> **Task to complete**:
Locate, in the data below, the line that contains "R2: 150 (N003, N008) -> 330 (N003, N008)" and the line that contains "D202: schottky MBR340"; reproduce exactly those two lines and every line between them, nothing more.
============================================================
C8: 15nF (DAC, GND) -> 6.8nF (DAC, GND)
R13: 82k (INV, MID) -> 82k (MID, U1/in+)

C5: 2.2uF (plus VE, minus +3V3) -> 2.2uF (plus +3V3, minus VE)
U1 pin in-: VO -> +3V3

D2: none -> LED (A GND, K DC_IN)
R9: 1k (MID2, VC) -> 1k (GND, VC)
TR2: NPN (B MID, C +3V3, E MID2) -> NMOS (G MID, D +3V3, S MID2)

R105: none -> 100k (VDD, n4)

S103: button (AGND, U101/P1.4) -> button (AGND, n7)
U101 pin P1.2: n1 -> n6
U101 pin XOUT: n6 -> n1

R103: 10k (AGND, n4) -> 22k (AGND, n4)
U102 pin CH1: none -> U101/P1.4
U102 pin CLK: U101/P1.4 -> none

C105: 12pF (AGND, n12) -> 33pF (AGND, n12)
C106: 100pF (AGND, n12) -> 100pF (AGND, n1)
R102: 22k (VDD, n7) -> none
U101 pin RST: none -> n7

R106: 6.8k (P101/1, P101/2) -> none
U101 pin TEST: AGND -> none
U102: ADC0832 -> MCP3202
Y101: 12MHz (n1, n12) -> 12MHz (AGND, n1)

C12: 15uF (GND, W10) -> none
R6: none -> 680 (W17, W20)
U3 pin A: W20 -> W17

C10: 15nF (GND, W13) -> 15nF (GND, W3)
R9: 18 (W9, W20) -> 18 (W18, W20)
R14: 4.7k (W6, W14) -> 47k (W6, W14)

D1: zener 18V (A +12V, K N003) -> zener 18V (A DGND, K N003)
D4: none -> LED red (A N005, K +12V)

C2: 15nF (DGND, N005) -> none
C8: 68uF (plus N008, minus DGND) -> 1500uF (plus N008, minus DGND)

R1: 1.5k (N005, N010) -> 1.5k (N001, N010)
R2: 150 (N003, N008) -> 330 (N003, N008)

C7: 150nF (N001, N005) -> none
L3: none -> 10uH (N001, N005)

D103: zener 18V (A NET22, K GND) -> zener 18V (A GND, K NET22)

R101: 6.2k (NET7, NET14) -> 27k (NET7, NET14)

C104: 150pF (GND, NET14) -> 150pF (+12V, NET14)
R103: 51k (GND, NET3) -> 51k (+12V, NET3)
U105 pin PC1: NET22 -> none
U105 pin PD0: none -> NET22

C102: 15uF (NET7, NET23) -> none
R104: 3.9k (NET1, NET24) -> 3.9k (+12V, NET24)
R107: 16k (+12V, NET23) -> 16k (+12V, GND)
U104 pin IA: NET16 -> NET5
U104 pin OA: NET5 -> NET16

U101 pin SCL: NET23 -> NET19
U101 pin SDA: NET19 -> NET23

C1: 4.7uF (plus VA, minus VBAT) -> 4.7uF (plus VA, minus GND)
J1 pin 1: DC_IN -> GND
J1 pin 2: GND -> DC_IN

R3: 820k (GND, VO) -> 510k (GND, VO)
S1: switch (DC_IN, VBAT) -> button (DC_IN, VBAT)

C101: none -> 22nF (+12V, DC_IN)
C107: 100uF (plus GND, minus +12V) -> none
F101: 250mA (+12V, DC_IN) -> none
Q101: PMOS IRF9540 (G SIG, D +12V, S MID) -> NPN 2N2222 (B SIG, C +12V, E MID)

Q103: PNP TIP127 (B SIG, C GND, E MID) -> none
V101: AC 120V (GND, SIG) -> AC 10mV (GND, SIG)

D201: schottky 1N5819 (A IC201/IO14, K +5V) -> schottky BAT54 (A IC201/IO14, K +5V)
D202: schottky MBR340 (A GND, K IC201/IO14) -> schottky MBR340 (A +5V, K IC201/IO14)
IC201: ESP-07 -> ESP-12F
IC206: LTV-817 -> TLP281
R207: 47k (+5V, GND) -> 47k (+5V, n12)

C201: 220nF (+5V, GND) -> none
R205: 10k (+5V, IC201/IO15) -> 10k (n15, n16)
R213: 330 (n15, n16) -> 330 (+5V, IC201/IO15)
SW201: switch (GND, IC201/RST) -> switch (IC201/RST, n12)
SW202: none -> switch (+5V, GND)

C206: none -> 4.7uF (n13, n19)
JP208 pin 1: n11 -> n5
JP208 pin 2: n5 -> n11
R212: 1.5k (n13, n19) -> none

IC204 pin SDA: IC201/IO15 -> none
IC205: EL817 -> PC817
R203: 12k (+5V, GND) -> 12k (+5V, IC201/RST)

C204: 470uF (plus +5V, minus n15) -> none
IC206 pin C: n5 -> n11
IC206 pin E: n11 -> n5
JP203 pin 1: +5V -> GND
============================================================
> **Response**:
R2: 150 (N003, N008) -> 330 (N003, N008)

C7: 150nF (N001, N005) -> none
L3: none -> 10uH (N001, N005)

D103: zener 18V (A NET22, K GND) -> zener 18V (A GND, K NET22)

R101: 6.2k (NET7, NET14) -> 27k (NET7, NET14)

C104: 150pF (GND, NET14) -> 150pF (+12V, NET14)
R103: 51k (GND, NET3) -> 51k (+12V, NET3)
U105 pin PC1: NET22 -> none
U105 pin PD0: none -> NET22

C102: 15uF (NET7, NET23) -> none
R104: 3.9k (NET1, NET24) -> 3.9k (+12V, NET24)
R107: 16k (+12V, NET23) -> 16k (+12V, GND)
U104 pin IA: NET16 -> NET5
U104 pin OA: NET5 -> NET16

U101 pin SCL: NET23 -> NET19
U101 pin SDA: NET19 -> NET23

C1: 4.7uF (plus VA, minus VBAT) -> 4.7uF (plus VA, minus GND)
J1 pin 1: DC_IN -> GND
J1 pin 2: GND -> DC_IN

R3: 820k (GND, VO) -> 510k (GND, VO)
S1: switch (DC_IN, VBAT) -> button (DC_IN, VBAT)

C101: none -> 22nF (+12V, DC_IN)
C107: 100uF (plus GND, minus +12V) -> none
F101: 250mA (+12V, DC_IN) -> none
Q101: PMOS IRF9540 (G SIG, D +12V, S MID) -> NPN 2N2222 (B SIG, C +12V, E MID)

Q103: PNP TIP127 (B SIG, C GND, E MID) -> none
V101: AC 120V (GND, SIG) -> AC 10mV (GND, SIG)

D201: schottky 1N5819 (A IC201/IO14, K +5V) -> schottky BAT54 (A IC201/IO14, K +5V)
D202: schottky MBR340 (A GND, K IC201/IO14) -> schottky MBR340 (A +5V, K IC201/IO14)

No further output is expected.